▸ EXERCISE GOAL: Your response should reproduce every line of the entries that contains the word "purple".

▸ RECORDS FOR THIS TASK:
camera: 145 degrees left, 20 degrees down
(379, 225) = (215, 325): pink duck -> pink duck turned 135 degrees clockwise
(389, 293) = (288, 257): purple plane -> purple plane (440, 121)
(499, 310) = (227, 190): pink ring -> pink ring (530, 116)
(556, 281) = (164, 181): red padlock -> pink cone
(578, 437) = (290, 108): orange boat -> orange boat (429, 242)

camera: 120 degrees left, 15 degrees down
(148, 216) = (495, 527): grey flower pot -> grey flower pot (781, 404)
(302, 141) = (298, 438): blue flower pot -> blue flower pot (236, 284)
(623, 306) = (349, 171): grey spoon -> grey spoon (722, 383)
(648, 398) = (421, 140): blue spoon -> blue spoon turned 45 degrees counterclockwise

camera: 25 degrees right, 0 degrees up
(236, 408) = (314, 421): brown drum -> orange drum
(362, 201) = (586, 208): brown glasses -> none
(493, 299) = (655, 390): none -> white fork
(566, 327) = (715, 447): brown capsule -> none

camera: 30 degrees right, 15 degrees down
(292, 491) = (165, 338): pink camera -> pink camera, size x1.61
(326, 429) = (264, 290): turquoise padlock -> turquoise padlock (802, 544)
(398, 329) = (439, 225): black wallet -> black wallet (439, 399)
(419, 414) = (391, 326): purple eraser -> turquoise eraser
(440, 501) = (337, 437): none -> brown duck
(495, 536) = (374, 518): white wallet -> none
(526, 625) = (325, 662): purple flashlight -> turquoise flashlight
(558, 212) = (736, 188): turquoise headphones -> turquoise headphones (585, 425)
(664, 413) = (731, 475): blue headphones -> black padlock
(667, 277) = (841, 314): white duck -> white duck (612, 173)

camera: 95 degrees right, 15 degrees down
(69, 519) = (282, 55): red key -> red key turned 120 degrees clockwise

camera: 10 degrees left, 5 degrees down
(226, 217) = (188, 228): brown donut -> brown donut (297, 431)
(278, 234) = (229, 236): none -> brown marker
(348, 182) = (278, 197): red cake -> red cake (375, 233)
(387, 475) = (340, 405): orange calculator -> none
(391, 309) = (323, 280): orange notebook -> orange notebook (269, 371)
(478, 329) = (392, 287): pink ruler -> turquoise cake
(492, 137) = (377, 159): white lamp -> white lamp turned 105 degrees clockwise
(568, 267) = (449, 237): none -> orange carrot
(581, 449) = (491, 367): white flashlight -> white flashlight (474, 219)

▸ ANSWER SPACE:
(389, 293) = (288, 257): purple plane -> purple plane (440, 121)
(419, 414) = (391, 326): purple eraser -> turquoise eraser
(526, 625) = (325, 662): purple flashlight -> turquoise flashlight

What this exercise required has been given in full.